● **Work request**: Every line below that holds "amarillo" must be copied.

● **Extracted entries**:
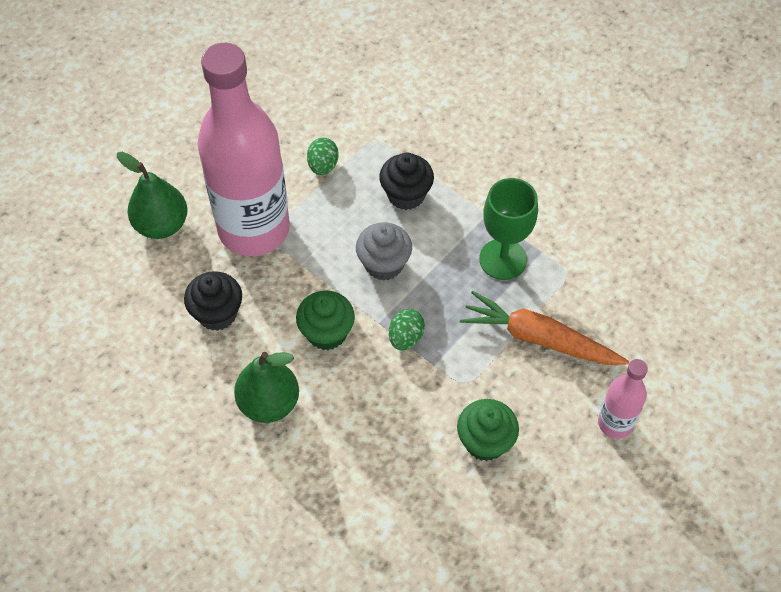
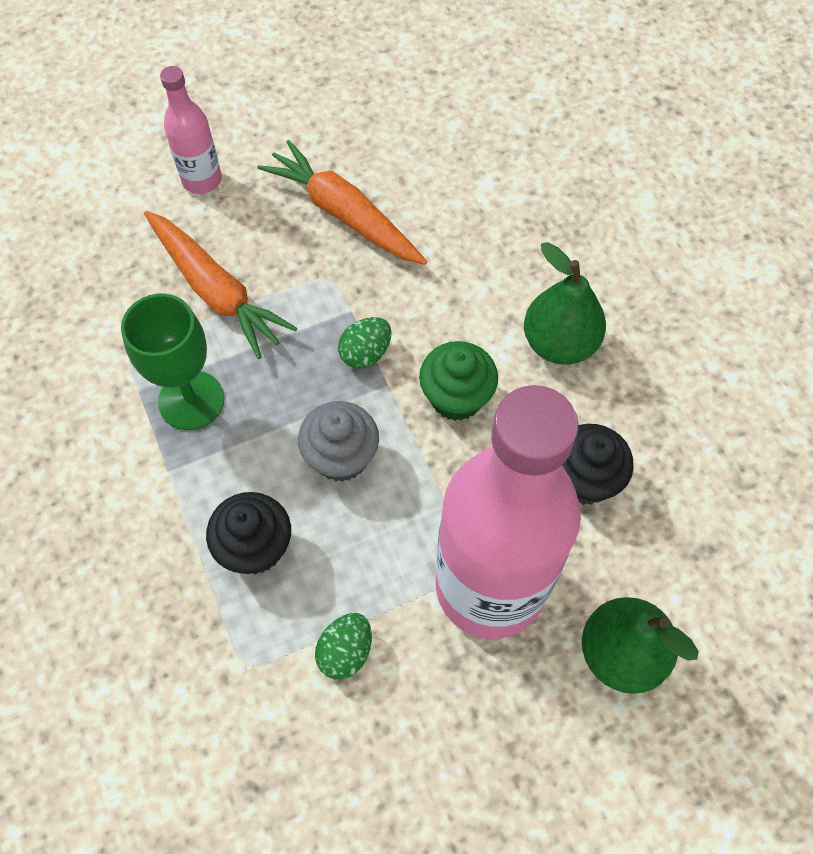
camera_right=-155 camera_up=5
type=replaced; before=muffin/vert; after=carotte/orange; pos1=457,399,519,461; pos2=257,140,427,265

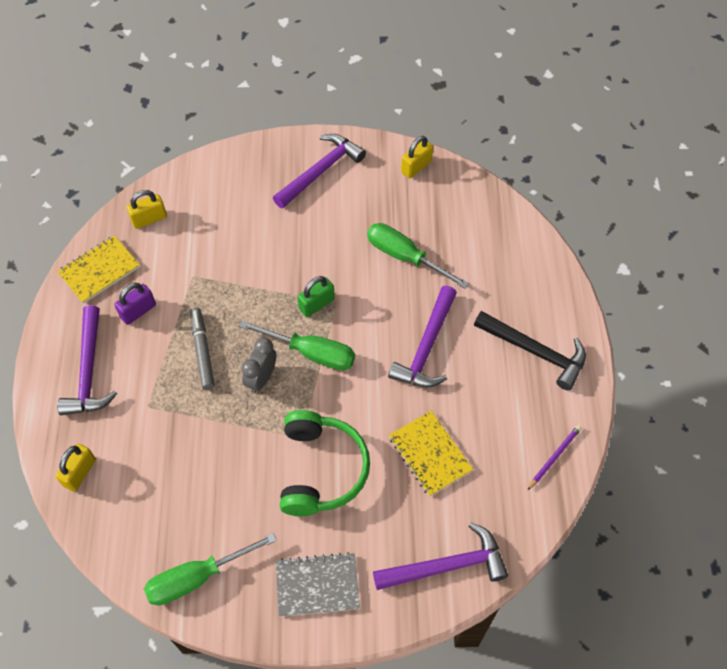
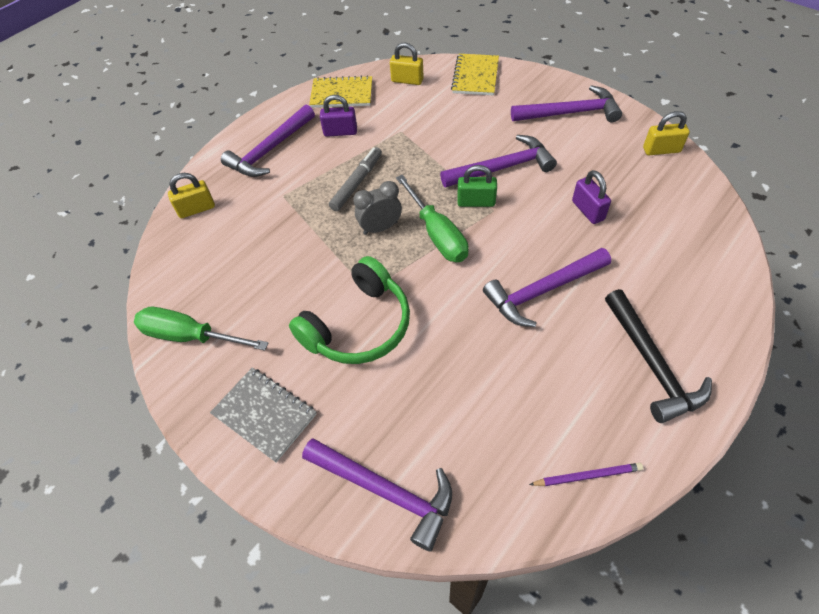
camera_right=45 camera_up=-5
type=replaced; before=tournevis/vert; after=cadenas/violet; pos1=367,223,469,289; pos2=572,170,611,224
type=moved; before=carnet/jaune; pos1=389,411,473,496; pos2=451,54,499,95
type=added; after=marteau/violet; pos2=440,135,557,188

==

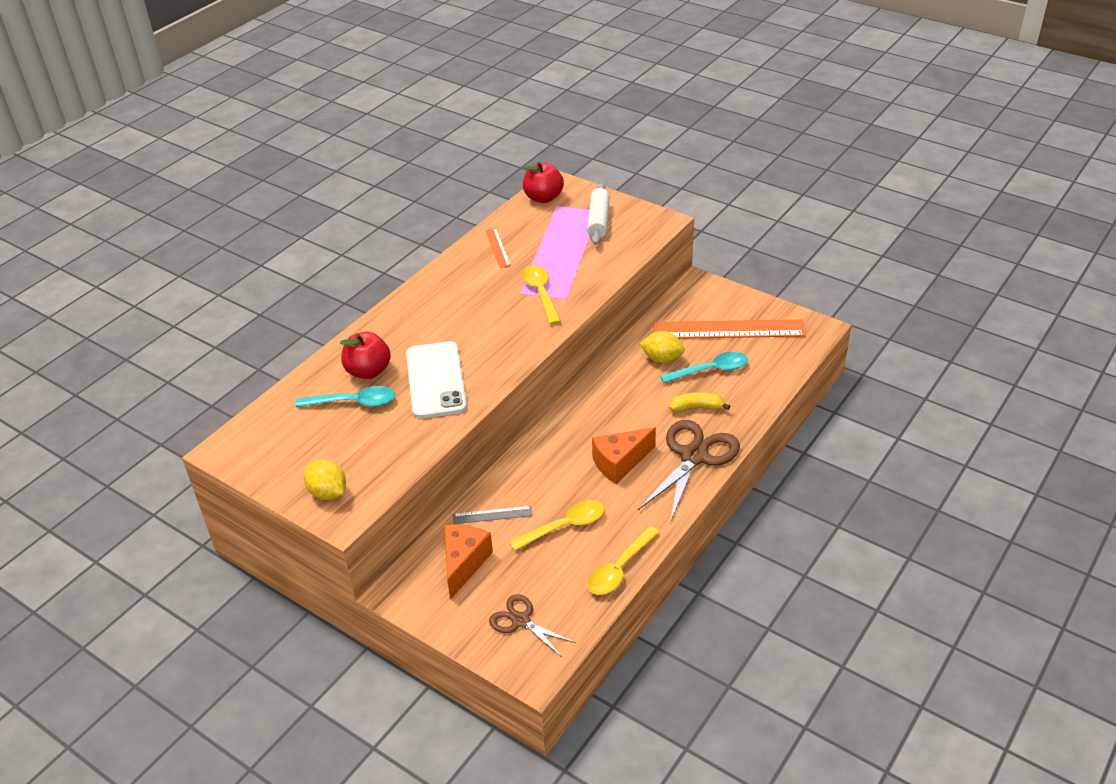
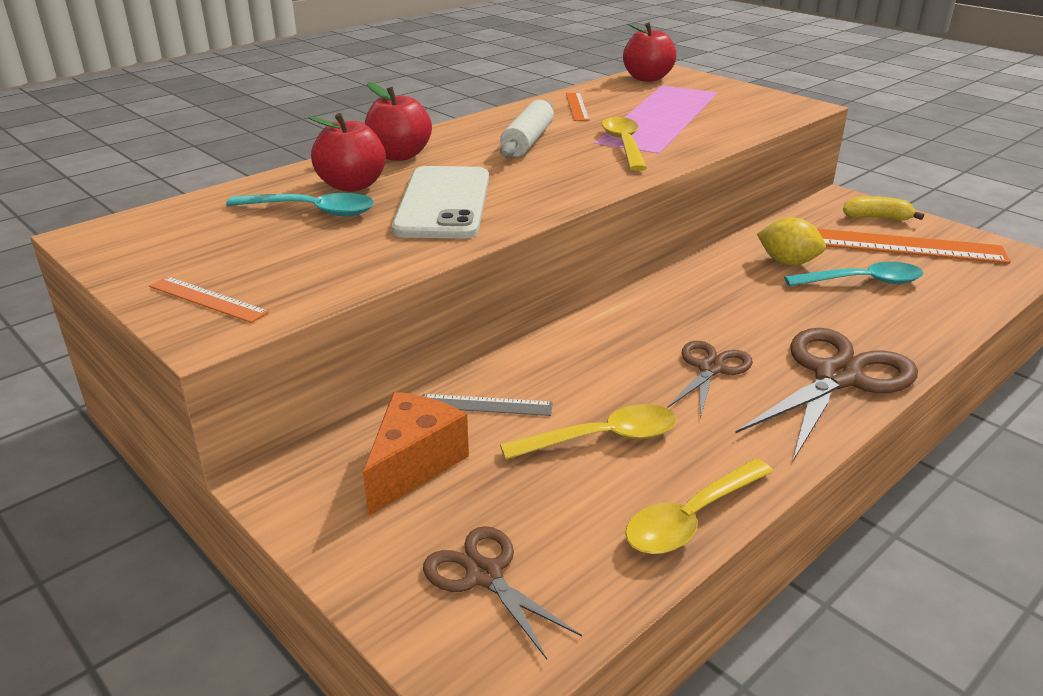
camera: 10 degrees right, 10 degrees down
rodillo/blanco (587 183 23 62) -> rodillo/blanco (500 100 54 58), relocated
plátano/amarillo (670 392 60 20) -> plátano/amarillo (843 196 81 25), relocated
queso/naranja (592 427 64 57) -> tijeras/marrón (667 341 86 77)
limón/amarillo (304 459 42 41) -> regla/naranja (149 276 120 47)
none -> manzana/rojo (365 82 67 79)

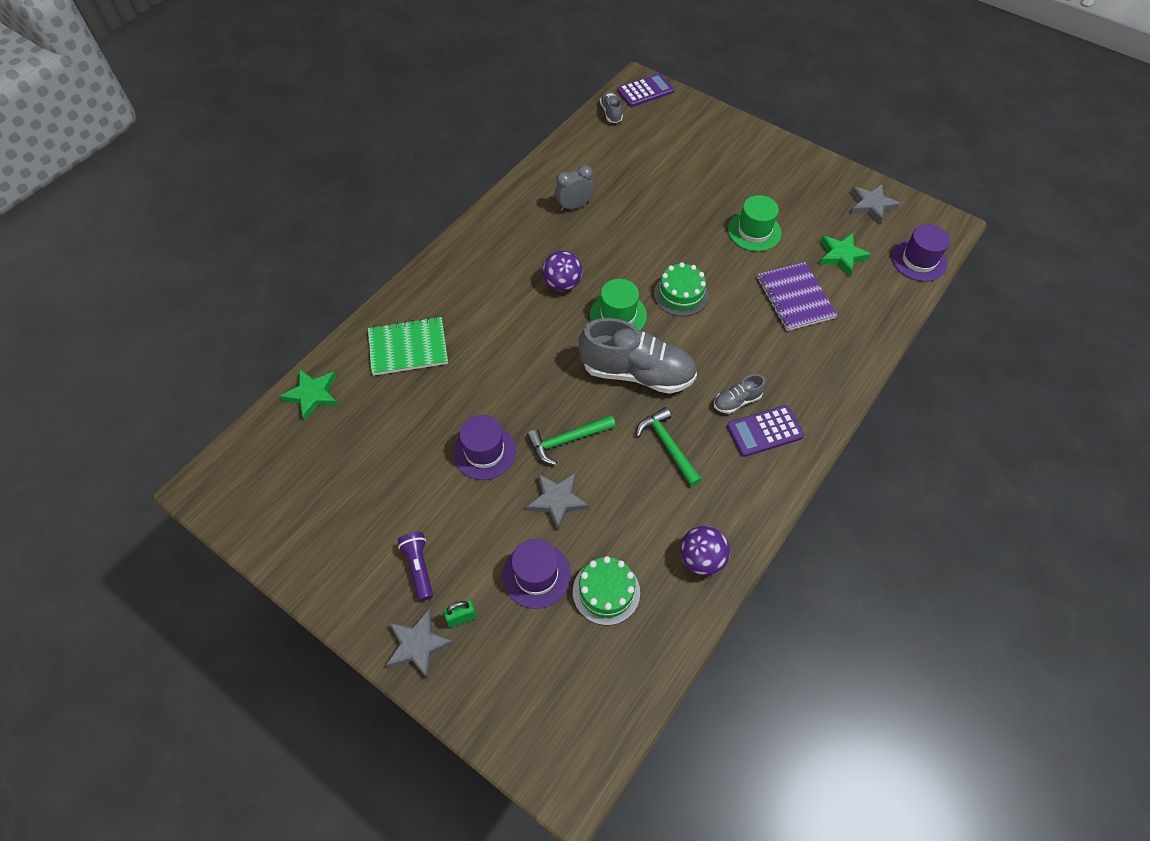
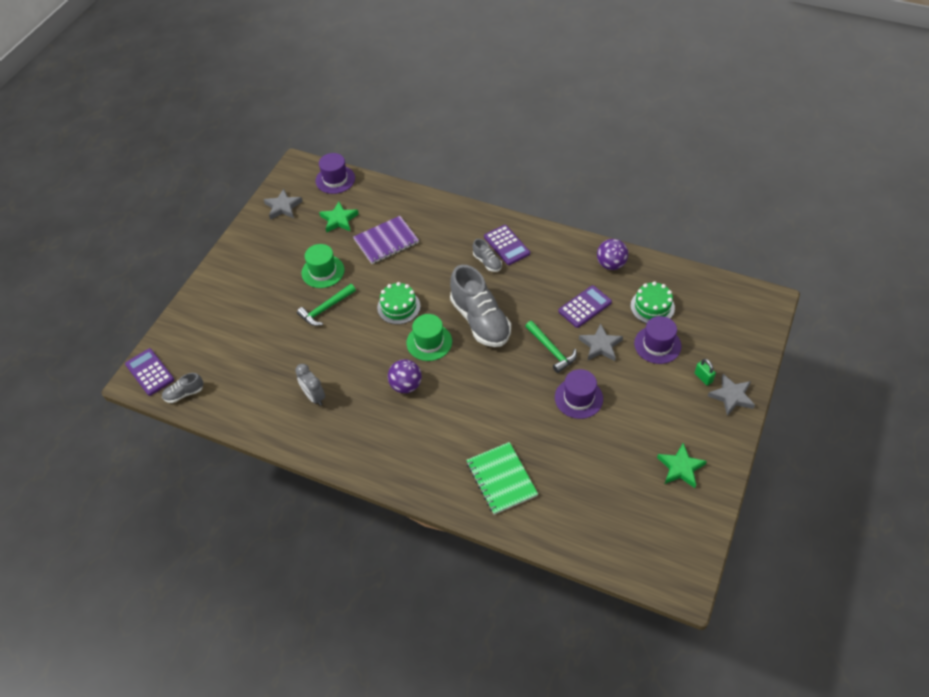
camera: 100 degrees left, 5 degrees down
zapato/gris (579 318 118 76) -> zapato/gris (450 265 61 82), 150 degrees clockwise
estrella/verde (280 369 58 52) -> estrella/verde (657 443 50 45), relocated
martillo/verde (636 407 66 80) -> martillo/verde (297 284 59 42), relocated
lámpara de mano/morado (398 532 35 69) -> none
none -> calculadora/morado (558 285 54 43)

● **Completed exercise**:
plátano/amarillo (670 392 60 20) -> plátano/amarillo (843 196 81 25), relocated
limón/amarillo (304 459 42 41) -> regla/naranja (149 276 120 47)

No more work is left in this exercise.